Gather each line of the entries below that contains the word "answer".

[Item-finding entries]

--- START ---

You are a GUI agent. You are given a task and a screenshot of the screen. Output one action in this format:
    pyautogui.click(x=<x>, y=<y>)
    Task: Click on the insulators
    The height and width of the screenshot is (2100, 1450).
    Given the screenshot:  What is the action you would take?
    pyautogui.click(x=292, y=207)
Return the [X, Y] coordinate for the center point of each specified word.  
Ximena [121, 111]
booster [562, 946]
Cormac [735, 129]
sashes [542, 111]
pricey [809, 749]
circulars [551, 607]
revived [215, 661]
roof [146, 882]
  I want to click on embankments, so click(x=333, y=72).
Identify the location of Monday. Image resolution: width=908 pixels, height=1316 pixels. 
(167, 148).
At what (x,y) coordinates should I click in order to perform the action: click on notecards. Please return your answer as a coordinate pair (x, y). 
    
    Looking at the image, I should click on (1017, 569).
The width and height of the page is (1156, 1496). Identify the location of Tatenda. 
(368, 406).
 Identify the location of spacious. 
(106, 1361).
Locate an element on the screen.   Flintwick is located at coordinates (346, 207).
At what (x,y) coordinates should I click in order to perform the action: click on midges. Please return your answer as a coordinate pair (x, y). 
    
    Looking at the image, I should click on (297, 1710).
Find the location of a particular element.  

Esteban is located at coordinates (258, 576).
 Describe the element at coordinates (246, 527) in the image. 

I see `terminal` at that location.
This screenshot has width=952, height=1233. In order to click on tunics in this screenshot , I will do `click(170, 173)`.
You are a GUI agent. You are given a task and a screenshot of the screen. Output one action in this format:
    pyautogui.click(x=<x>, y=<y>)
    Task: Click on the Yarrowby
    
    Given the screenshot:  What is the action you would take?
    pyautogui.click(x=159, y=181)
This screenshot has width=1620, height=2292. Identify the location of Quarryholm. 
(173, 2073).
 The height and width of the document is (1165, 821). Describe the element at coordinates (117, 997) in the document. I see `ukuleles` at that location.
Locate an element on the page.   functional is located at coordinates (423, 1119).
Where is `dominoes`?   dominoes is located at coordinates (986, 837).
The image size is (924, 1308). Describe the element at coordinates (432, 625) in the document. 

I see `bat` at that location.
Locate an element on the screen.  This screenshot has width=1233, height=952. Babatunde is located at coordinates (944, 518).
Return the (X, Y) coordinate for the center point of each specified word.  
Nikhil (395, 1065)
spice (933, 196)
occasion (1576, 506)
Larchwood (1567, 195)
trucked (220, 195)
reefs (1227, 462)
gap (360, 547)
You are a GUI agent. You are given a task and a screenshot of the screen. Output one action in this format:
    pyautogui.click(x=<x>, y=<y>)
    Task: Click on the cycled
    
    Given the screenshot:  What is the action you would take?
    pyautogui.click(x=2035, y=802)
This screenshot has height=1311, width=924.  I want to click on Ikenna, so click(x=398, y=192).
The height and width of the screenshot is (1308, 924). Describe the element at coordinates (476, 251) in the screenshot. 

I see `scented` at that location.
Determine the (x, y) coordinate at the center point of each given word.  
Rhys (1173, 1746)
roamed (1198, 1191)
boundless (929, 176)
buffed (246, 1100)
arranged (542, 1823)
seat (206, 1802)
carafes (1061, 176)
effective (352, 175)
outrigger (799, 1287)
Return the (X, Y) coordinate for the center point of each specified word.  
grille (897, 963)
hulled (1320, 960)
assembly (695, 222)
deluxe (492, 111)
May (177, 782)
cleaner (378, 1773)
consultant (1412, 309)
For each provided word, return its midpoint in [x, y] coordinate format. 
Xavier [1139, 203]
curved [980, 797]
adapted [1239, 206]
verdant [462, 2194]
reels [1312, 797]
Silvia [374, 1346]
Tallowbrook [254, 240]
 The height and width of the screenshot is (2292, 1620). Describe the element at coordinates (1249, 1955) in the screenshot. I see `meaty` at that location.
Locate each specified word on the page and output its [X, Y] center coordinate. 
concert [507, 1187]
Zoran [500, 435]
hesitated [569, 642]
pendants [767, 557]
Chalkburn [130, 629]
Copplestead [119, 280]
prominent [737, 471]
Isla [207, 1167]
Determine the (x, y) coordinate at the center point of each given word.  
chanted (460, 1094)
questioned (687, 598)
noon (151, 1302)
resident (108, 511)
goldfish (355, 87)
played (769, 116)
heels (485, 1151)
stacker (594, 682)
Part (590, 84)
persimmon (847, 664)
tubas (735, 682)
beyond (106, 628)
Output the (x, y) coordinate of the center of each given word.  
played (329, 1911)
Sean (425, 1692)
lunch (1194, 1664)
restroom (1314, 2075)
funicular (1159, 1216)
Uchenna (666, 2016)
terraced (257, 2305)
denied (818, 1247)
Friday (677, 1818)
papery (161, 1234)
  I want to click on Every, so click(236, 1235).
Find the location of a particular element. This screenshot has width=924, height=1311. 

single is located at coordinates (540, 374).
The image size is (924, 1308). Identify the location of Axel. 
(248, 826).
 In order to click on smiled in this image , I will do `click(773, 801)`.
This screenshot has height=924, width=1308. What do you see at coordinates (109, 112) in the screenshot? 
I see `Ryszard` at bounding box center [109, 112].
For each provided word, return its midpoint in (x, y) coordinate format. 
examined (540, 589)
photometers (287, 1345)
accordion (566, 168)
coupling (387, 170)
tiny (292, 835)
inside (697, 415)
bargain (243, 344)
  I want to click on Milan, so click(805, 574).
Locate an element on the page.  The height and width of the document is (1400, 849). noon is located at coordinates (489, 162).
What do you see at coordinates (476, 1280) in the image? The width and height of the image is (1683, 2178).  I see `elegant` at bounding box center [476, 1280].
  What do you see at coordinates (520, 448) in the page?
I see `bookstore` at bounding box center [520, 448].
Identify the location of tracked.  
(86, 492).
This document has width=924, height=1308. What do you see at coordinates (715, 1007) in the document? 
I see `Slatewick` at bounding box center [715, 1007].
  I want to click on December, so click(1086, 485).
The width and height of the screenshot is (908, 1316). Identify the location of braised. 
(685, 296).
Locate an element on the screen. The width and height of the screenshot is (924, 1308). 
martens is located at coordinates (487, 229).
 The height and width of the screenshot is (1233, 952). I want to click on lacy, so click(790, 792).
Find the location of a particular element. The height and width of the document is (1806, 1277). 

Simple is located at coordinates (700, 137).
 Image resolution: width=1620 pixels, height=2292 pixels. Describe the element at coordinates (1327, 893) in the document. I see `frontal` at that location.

--- END ---

### EXERCISE RESULT
At what (x,y) coordinates should I click in order to perform the action: click on notecards. Please return your answer as a coordinate pair (x, y). 
At what (x,y) coordinates should I click in order to perform the action: click on midges. Please return your answer as a coordinate pair (x, y). 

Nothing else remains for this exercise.